* _YOUR ASSIGNMENT_
From the line containing "green hexagon: (158, 346)" to the last line of the data, both included, transcribe each line exactly, leaving out pictures and adding nothing.

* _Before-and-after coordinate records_
*-*-*

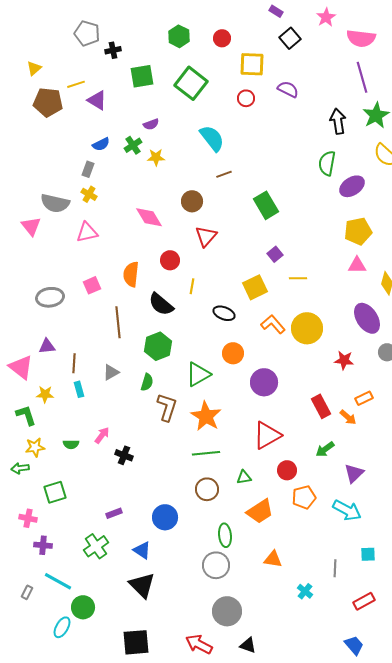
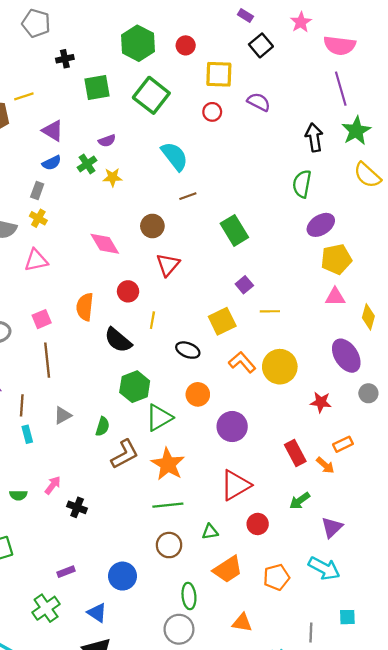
gray pentagon: (87, 33) -> (36, 23), moved
green hexagon: (179, 36) -> (138, 43), size x1.4
purple triangle: (97, 100) -> (53, 131), moved
purple ellipse: (352, 186) -> (321, 225), moved
brown line: (118, 322) -> (47, 360), moved
green hexagon: (158, 346) -> (135, 387), moved
brown L-shape: (167, 407) -> (125, 454), turned 44
orange pentagon: (304, 497) -> (276, 577), moved

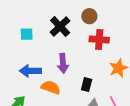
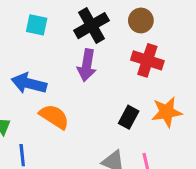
purple arrow: (63, 63) -> (87, 65), moved
black rectangle: (87, 85) -> (129, 117), moved

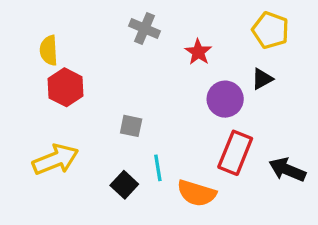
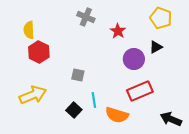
red rectangle: (235, 153) -> (140, 91), turned 45
black arrow: (287, 170) -> (171, 119), moved

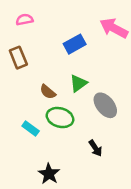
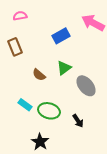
green ellipse: (60, 118) -> (49, 111), moved

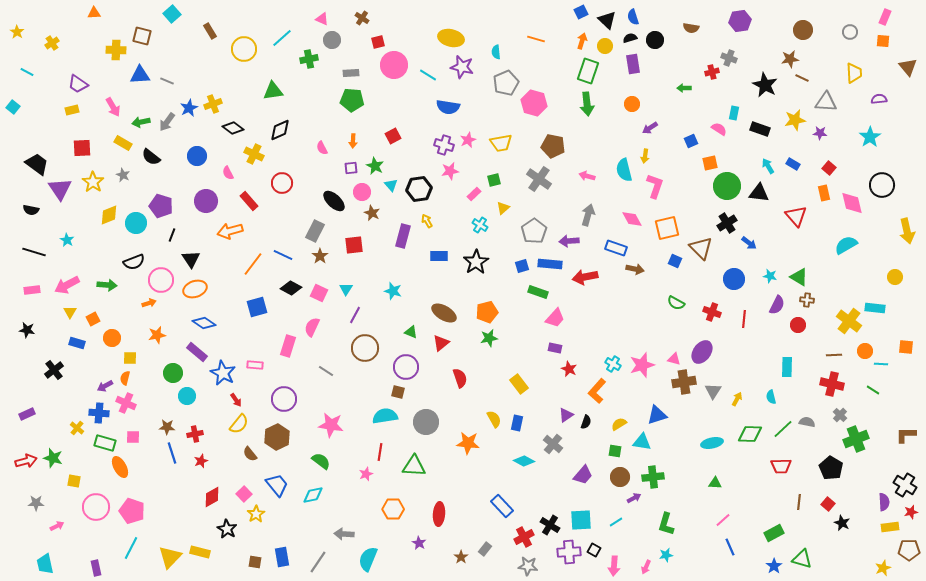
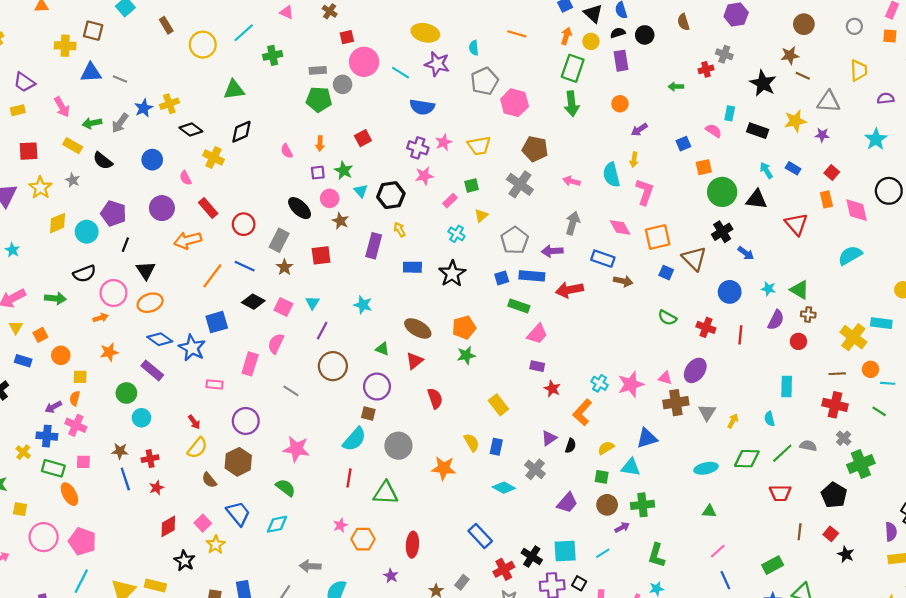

*-*-*

* _ANSWER SECTION_
green hexagon: (158, 346) -> (135, 387), moved
brown L-shape: (167, 407) -> (125, 454), turned 44
orange pentagon: (304, 497) -> (276, 577), moved

purple arrow: (63, 63) -> (87, 65), moved
black rectangle: (87, 85) -> (129, 117), moved

red rectangle: (235, 153) -> (140, 91), turned 45
black arrow: (287, 170) -> (171, 119), moved

green ellipse: (60, 118) -> (49, 111), moved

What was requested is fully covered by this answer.